> **Action item**: When a line of the records contains "yellow", copy it.

[Scene images with change listings]

%%

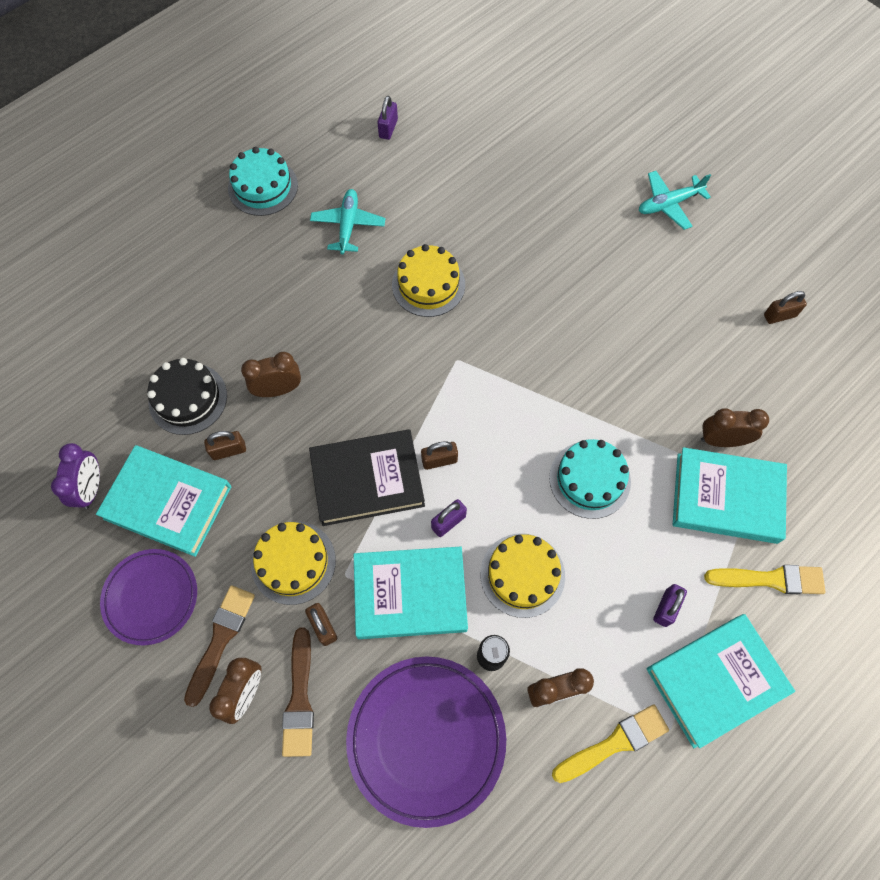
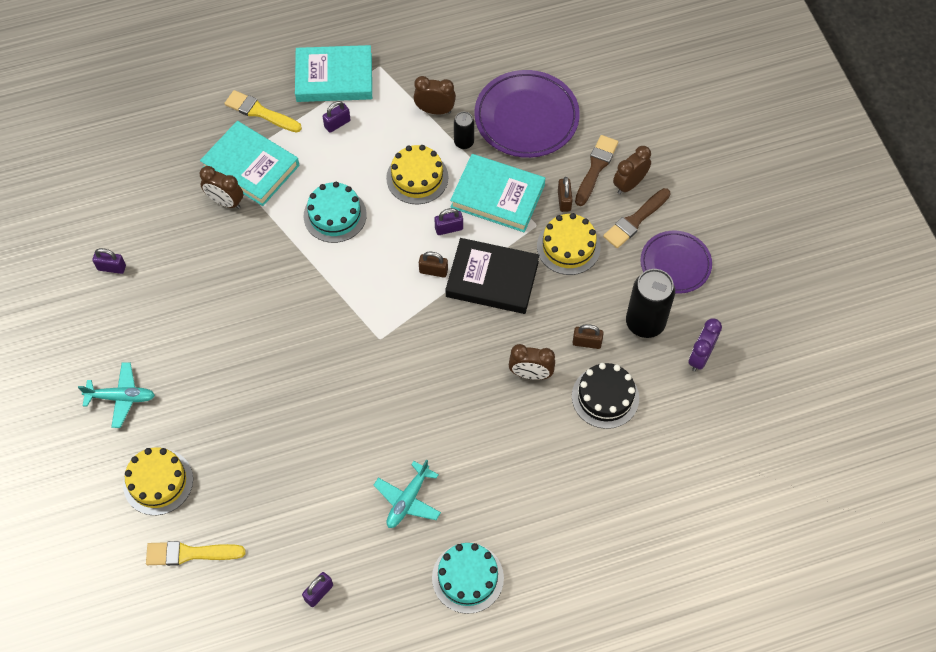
camera: 155 degrees left, 5 degrees down
(168, 502) = (645, 323): turquoise book -> black can
(428, 285) = (368, 412): yellow cake -> yellow cake (158, 482)
(614, 743) = (416, 73): yellow brush -> yellow brush (190, 553)
(779, 315) = (111, 268): brown padlock -> purple padlock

%%

> **Task response**:
(428, 285) = (368, 412): yellow cake -> yellow cake (158, 482)
(614, 743) = (416, 73): yellow brush -> yellow brush (190, 553)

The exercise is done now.